** Opening Data block block **
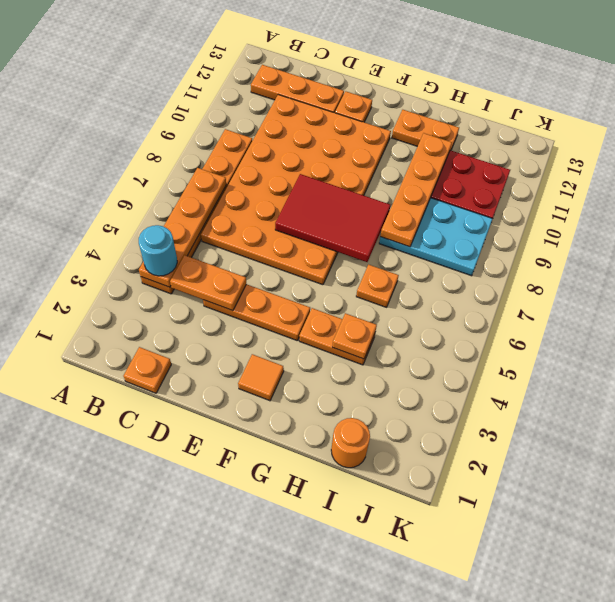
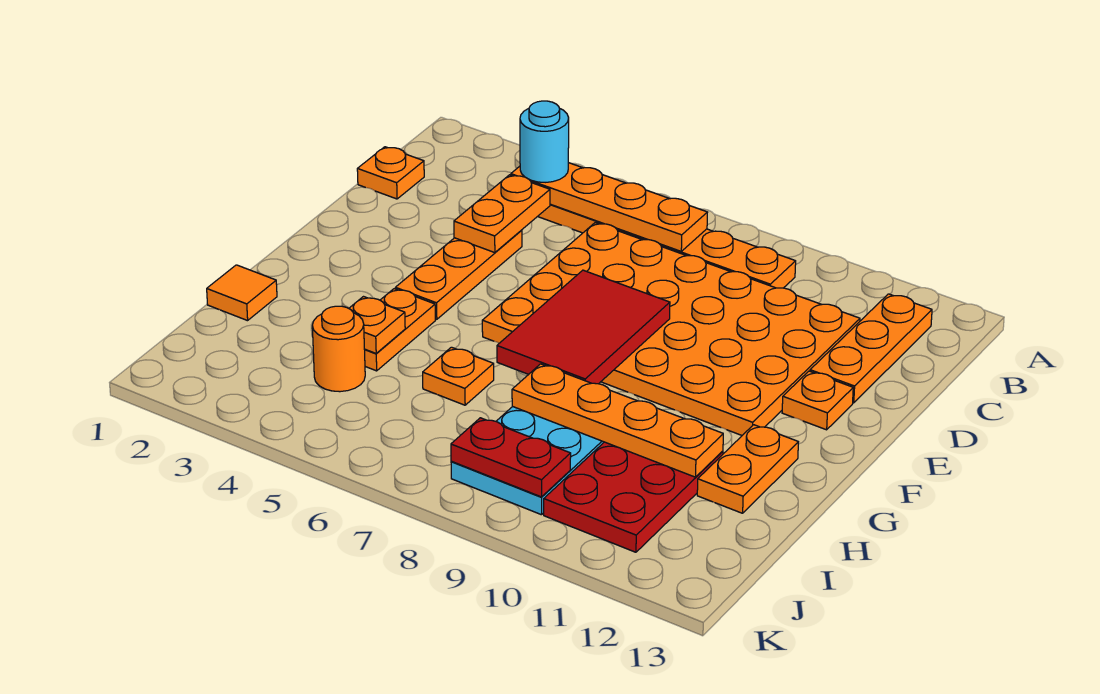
orange tile F2 level 1 -> orange tile H1 level 1
orange round brick I1 level 1 -> orange round brick I4 level 1
none -> red plate J8:J9 level 2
** Closing Data block block **
→ **What to work on**
Return the material in full and unaltered, minus its pictures.

→ **Response to this exercise**
orange tile F2 level 1 -> orange tile H1 level 1
orange round brick I1 level 1 -> orange round brick I4 level 1
none -> red plate J8:J9 level 2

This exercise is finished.